> _DIRECTIONS_
Can you pull out each line of the data below that includes the word "moved"?

[Object transformation records]
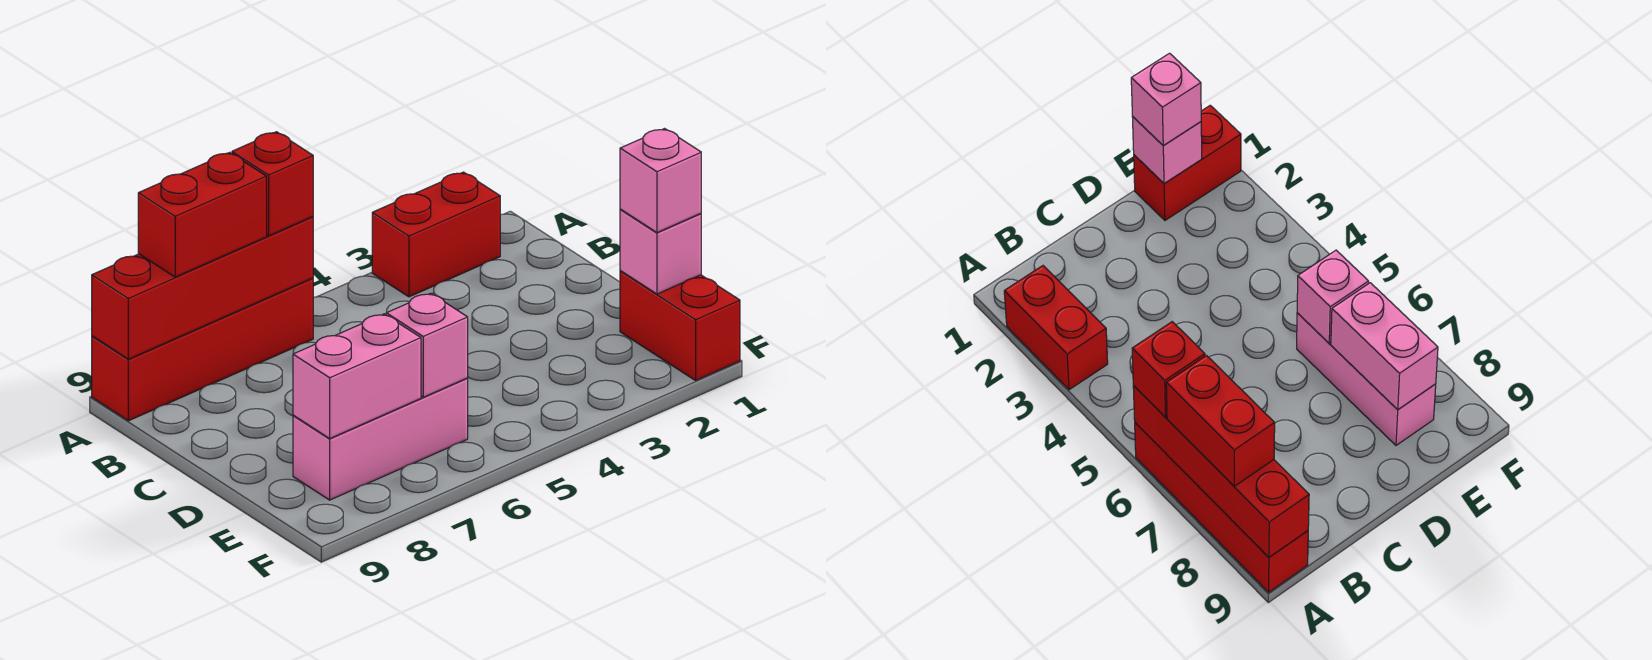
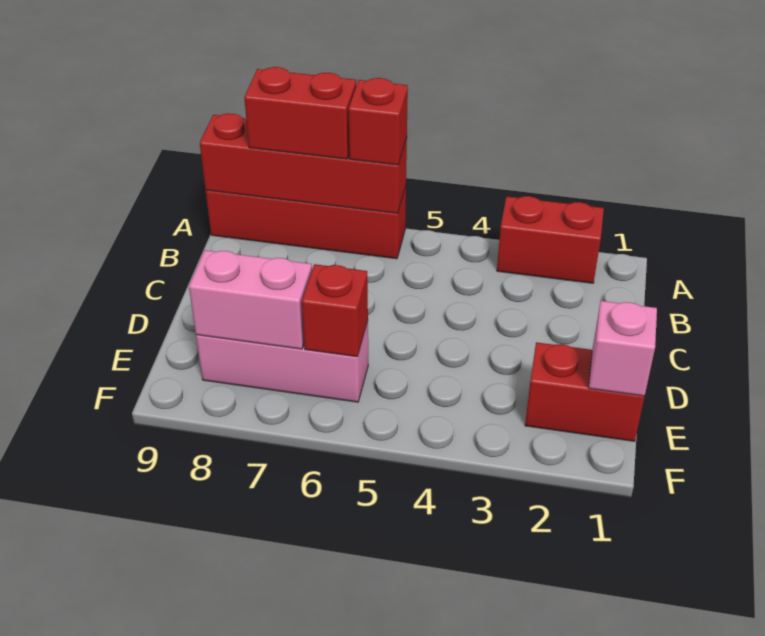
red 1x2 brick [620,271,740,380] -> red 1x2 brick turned to [525,342,645,441]
pink 1x1 brick [620,129,701,232] -> none
pink 1x1 brick [386,293,468,397] -> red 1x1 brick [302,264,368,357]

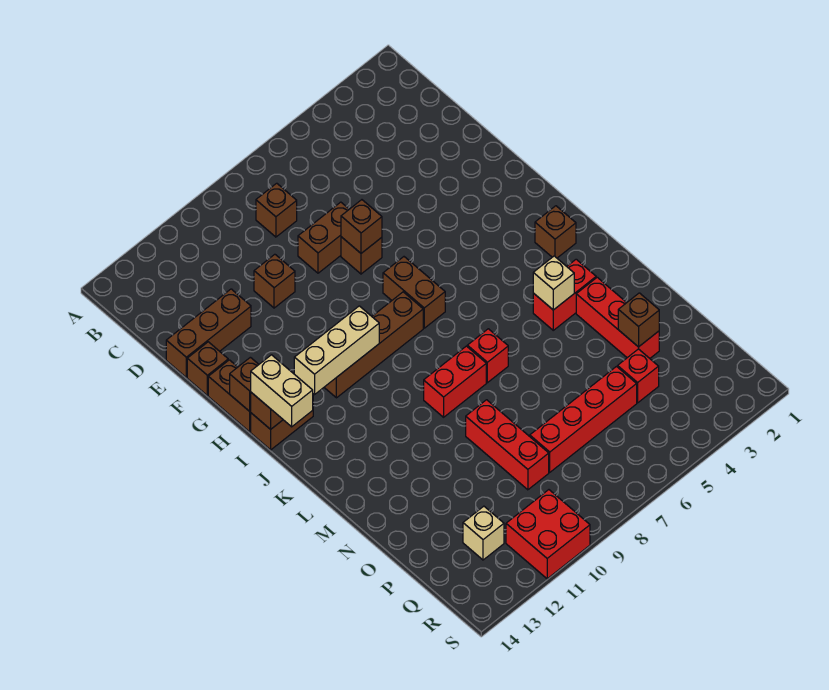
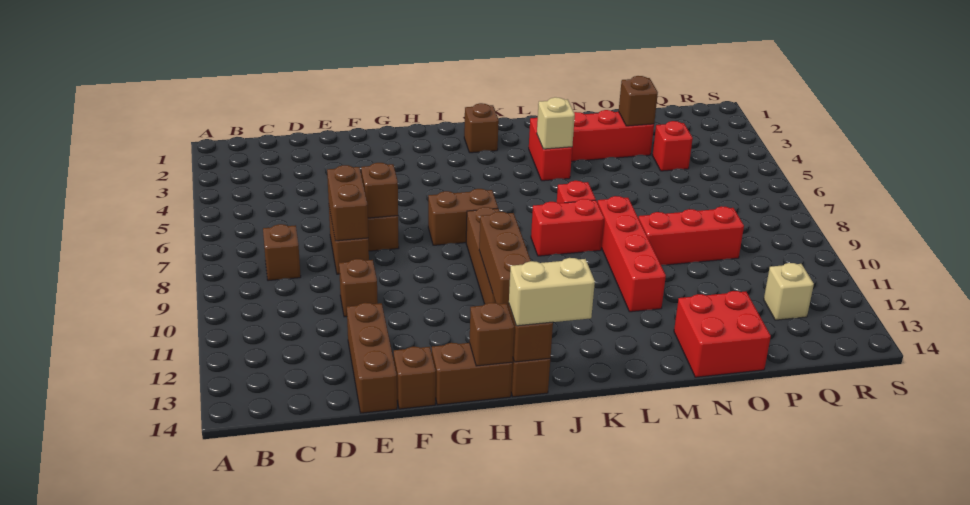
none -> brown 1x2 brick [327,165,368,241]
tan 1x3 brick [294,306,379,394] -> brown 1x3 brick [479,212,531,307]
red 1x2 brick [424,346,486,417] -> red 1x2 brick turned to [531,199,604,256]
red 1x4 brick [530,367,637,472] -> red 1x4 brick moved to [597,196,666,312]
red 2x2 brick [506,490,590,579] -> red 2x2 brick moved to [674,291,771,377]

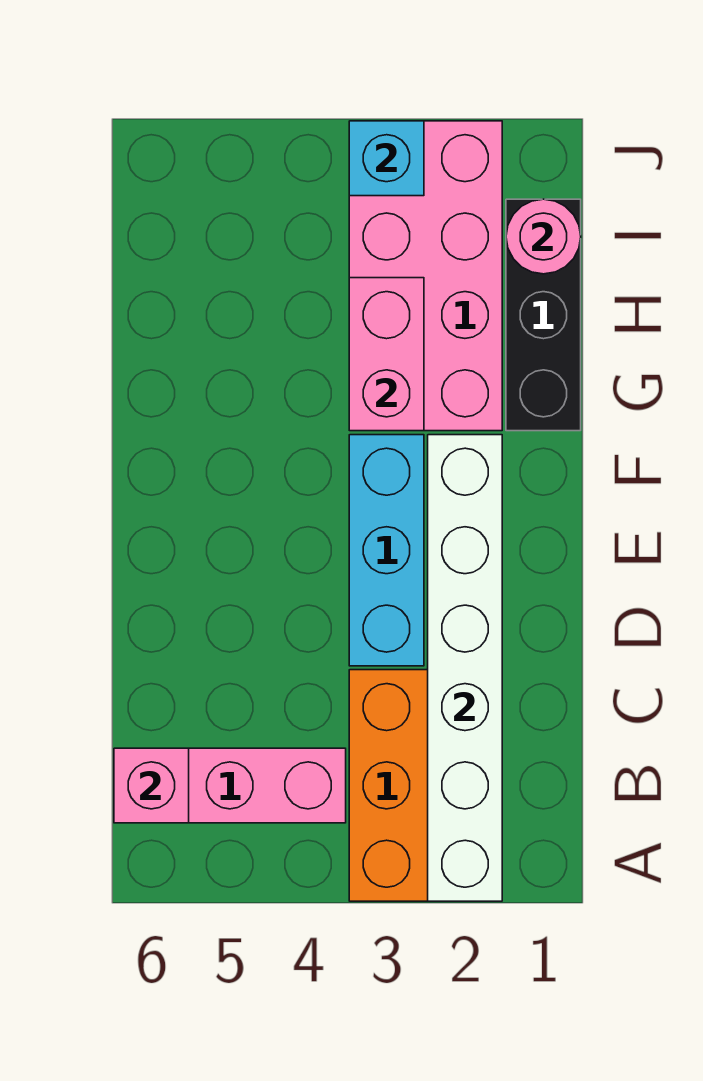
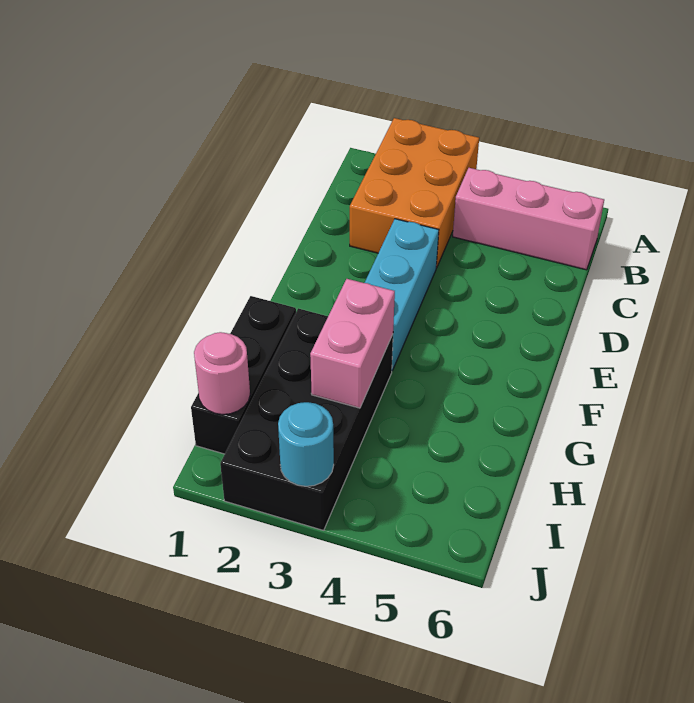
white 1x6 brick [428,435,502,901] -> none
pink 1x1 brick [114,748,189,823] -> none
pink 2x4 brick [349,121,502,431] -> black 2x4 brick [220,308,393,530]
cyan 1x1 brick [349,121,424,196] -> cyan 1x1 round brick [278,402,334,486]

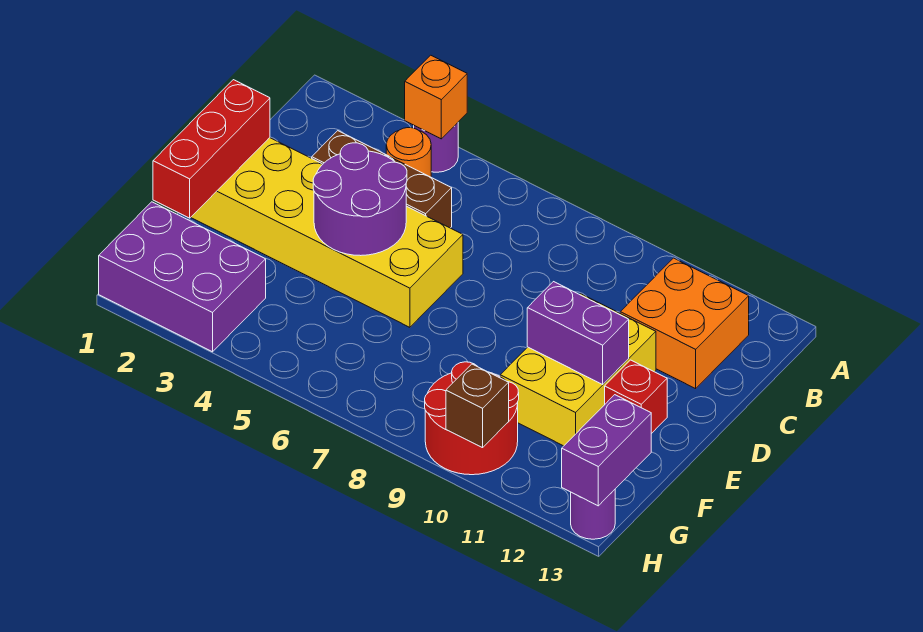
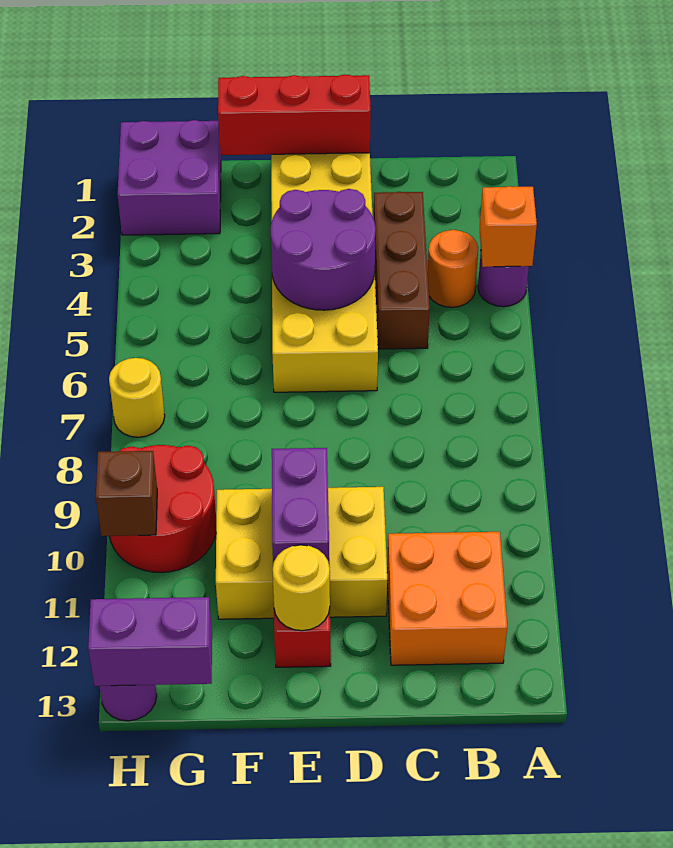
none -> yellow 1x1 round brick [273,545,330,631]
purple 2x3 brick [99,202,266,352] -> purple 2x2 brick [117,120,221,235]
none -> yellow 1x1 round brick [109,358,165,437]

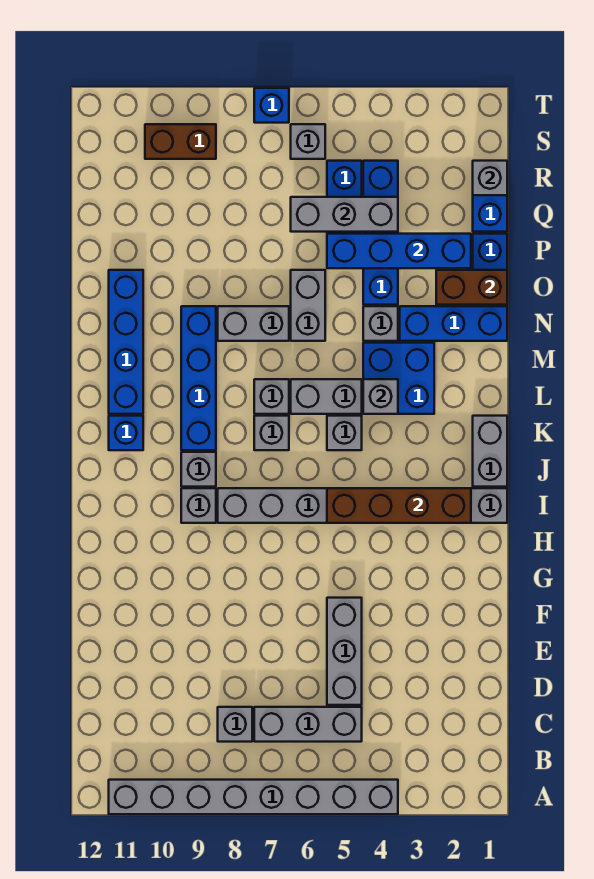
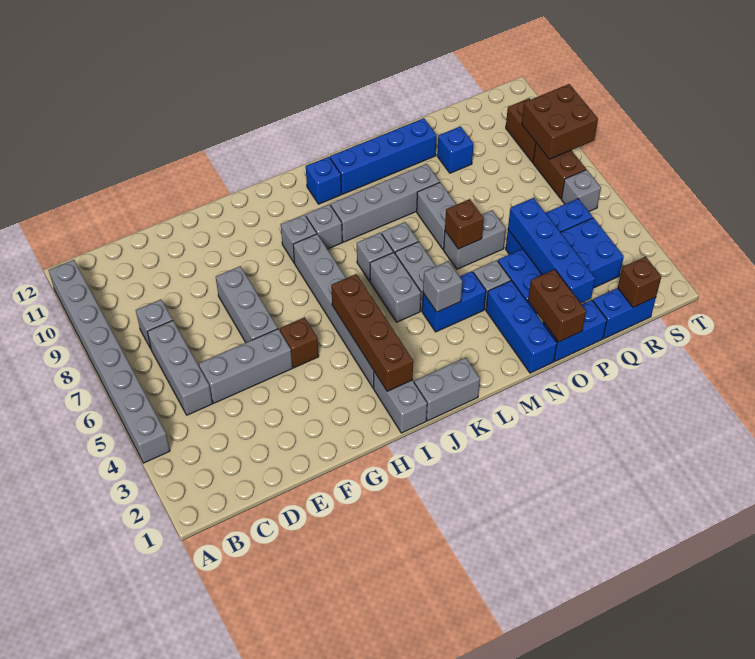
none -> brown 1x1 brick [280,317,319,368]
grey 1x1 brick [327,416,362,450] -> grey 1x2 brick [370,252,421,322]
blue 1x4 brick [181,306,216,450] -> grey 1x4 brick [331,164,440,242]
blue 2x2 brick [363,343,434,414] -> blue 1x2 brick [422,271,486,332]
none -> brown 1x1 brick [445,199,484,249]
blue 1x4 brick [363,161,398,305] -> blue 2x4 brick [498,218,624,314]
grey 1x3 brick [291,197,398,232] -> grey 1x3 brick moved to [216,266,278,343]
grey 1x1 brick [473,161,507,195] -> brown 1x1 brick [618,257,661,307]
none -> brown 1x2 brick [533,143,586,199]
none -> brown 2x2 brick [522,84,598,159]
blue 1x1 brick [254,88,289,123] -> blue 1x1 brick moved to [437,126,473,173]

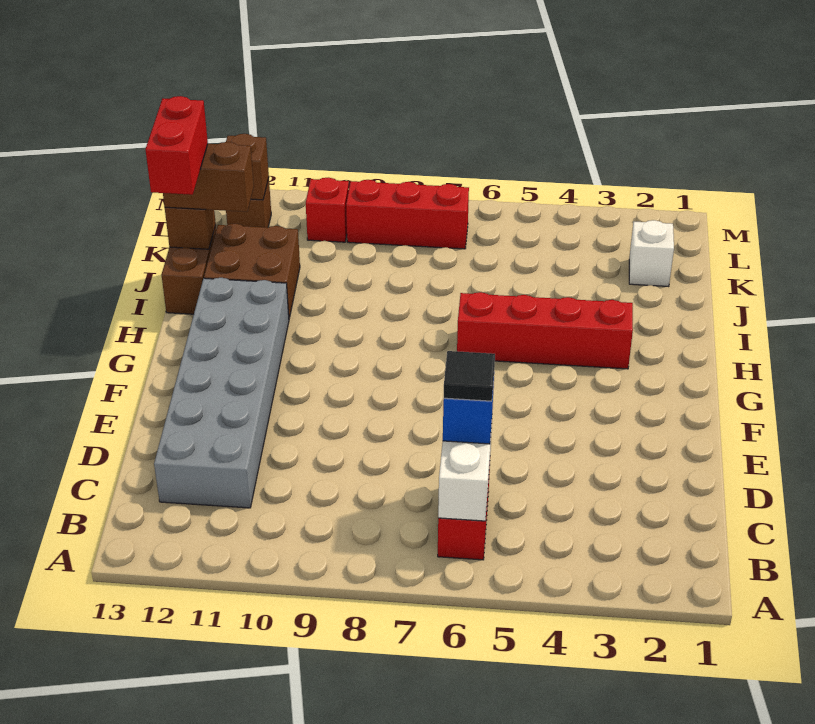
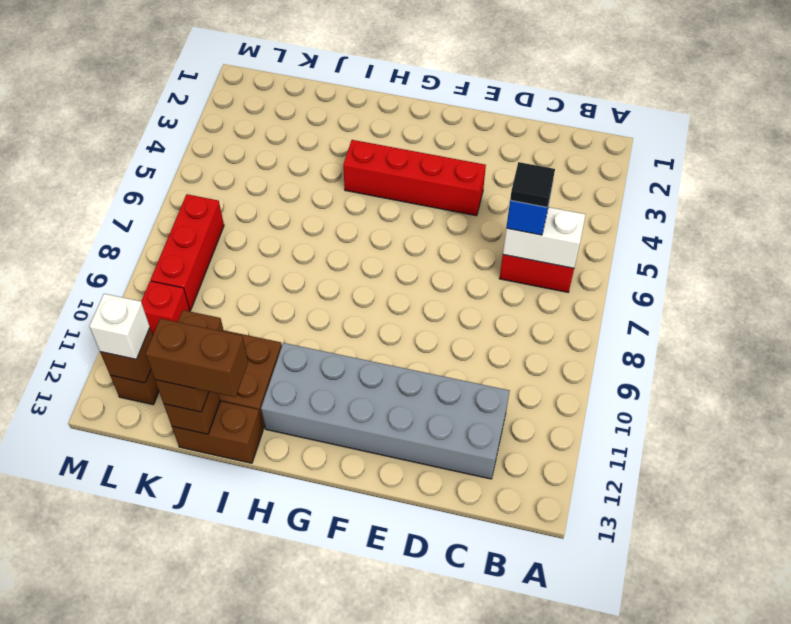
red 1x4 brick [457,292,633,369] -> red 1x4 brick turned to [343,140,486,216]
red 1x2 brick [145,96,208,195] -> brown 1x2 brick [146,318,248,397]
white 1x1 brick [629,220,674,287] -> white 1x1 brick moved to [89,294,150,359]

> _EXERCISE RESPONSE_
red 1x4 brick [530,367,637,472] -> red 1x4 brick moved to [597,196,666,312]
red 2x2 brick [506,490,590,579] -> red 2x2 brick moved to [674,291,771,377]
grey 1x3 brick [291,197,398,232] -> grey 1x3 brick moved to [216,266,278,343]
blue 1x1 brick [254,88,289,123] -> blue 1x1 brick moved to [437,126,473,173]
white 1x1 brick [629,220,674,287] -> white 1x1 brick moved to [89,294,150,359]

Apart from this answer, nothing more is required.